Object transformation records:
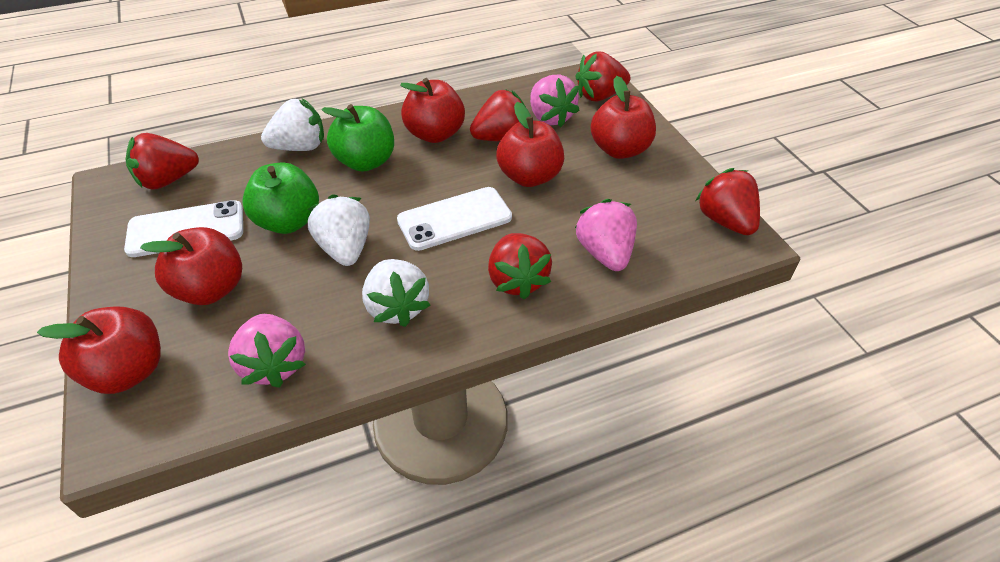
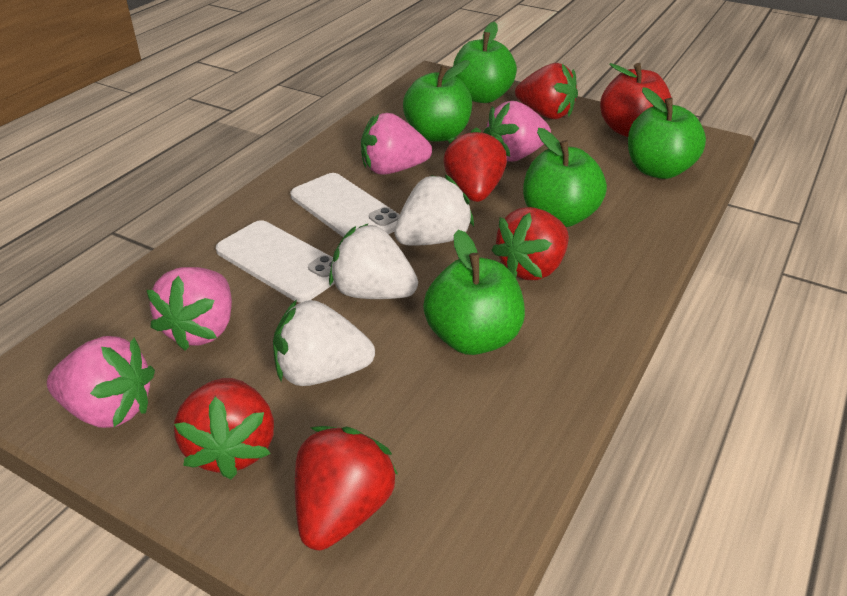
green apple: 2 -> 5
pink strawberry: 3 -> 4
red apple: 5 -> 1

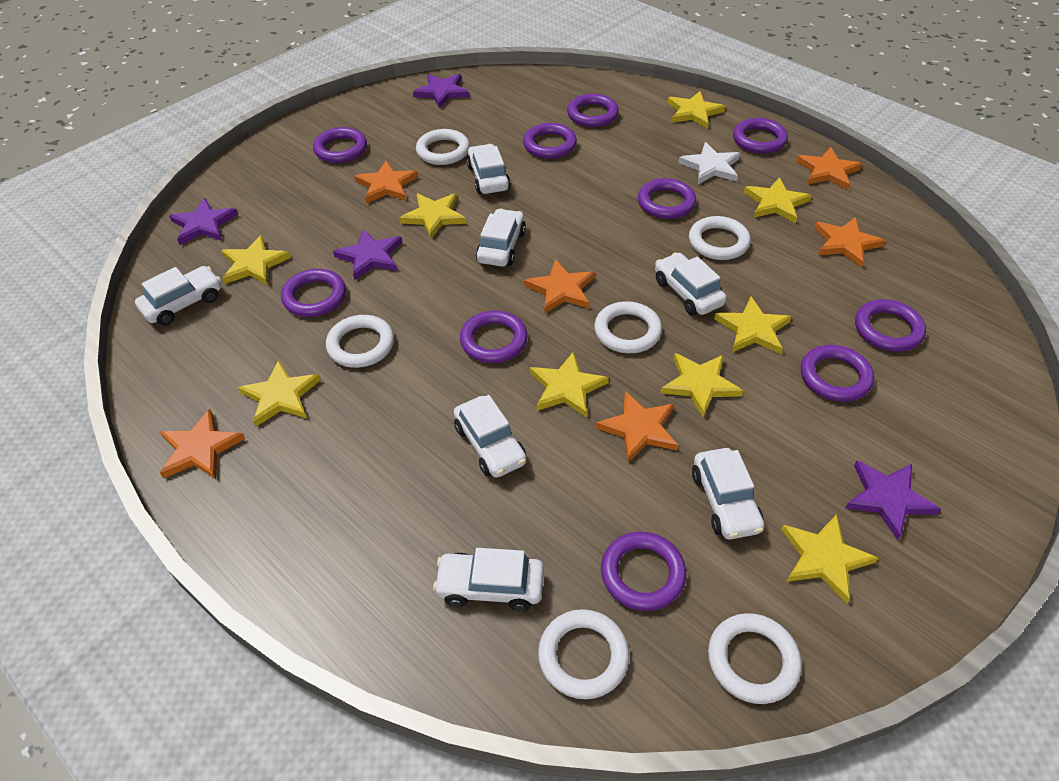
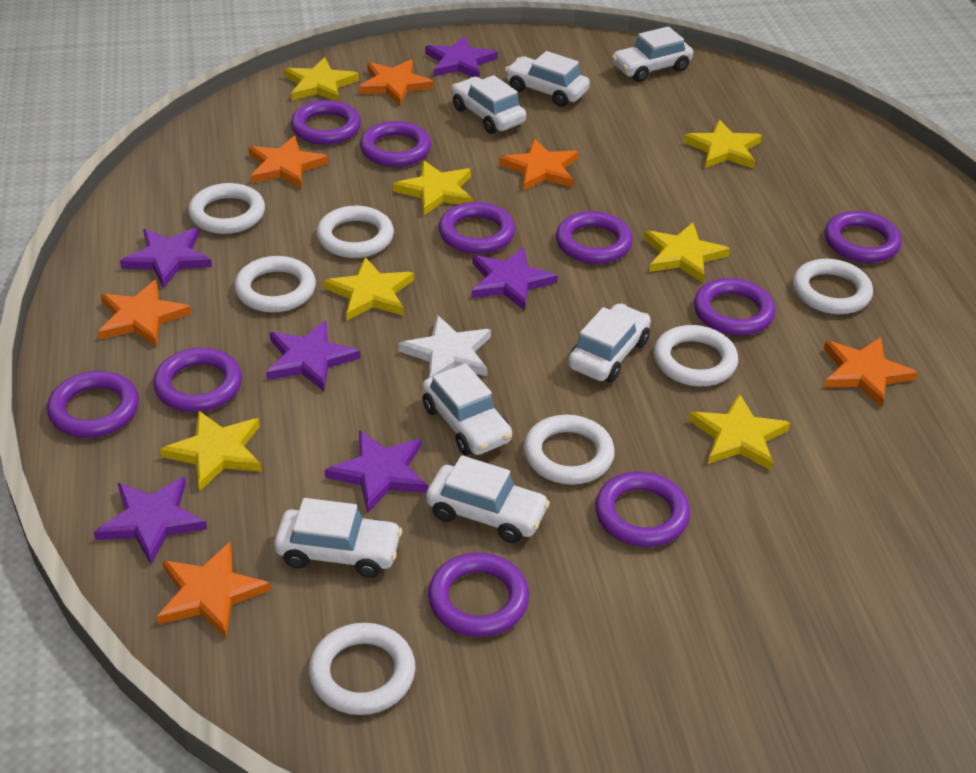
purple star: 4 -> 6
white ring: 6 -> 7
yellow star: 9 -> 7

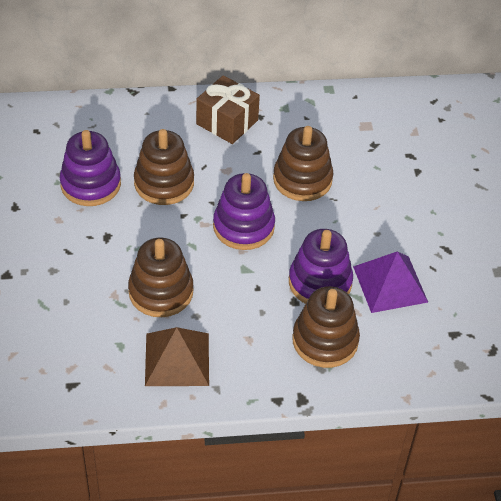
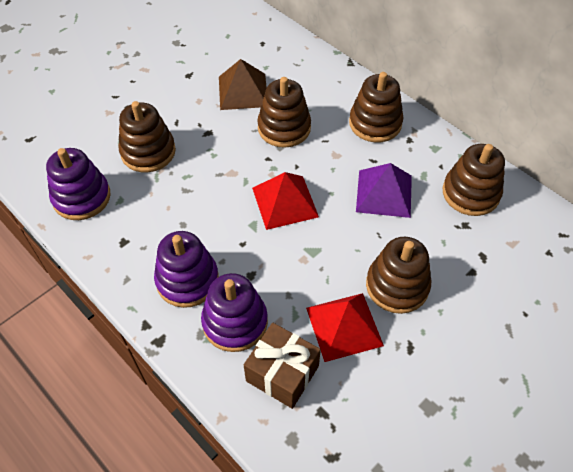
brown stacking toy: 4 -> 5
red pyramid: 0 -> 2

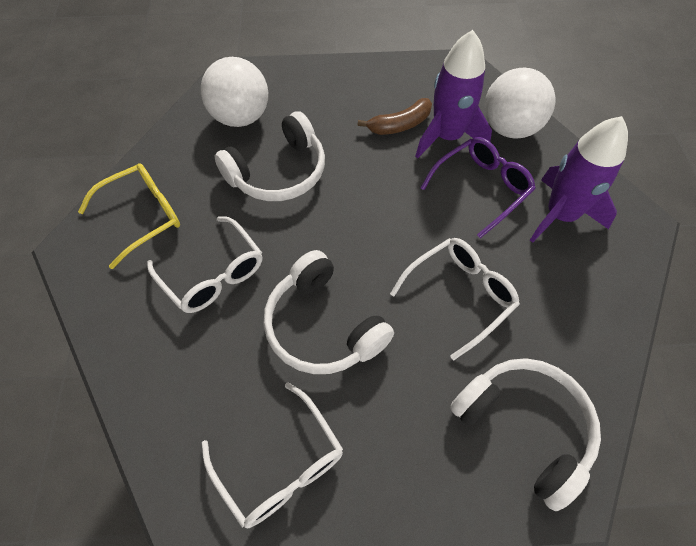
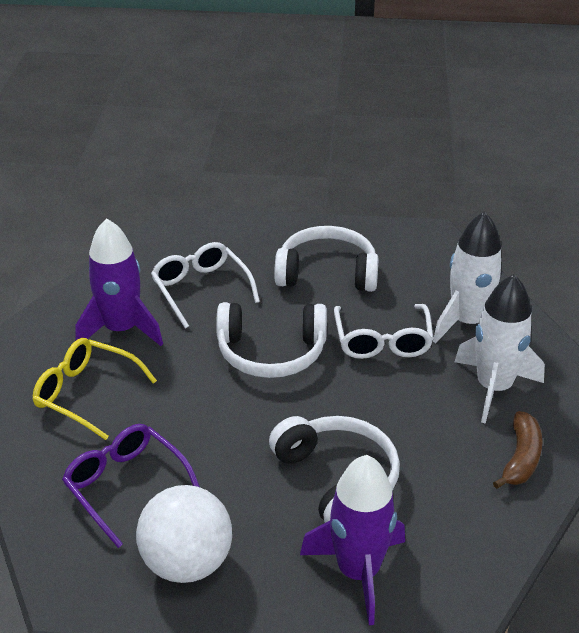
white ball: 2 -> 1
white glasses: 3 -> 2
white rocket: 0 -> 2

What you should do: Considering only the data above, return the lines in which "white" occurs.

Exercise output:
white ring: 6 -> 7
white ball: 2 -> 1
white glasses: 3 -> 2
white rocket: 0 -> 2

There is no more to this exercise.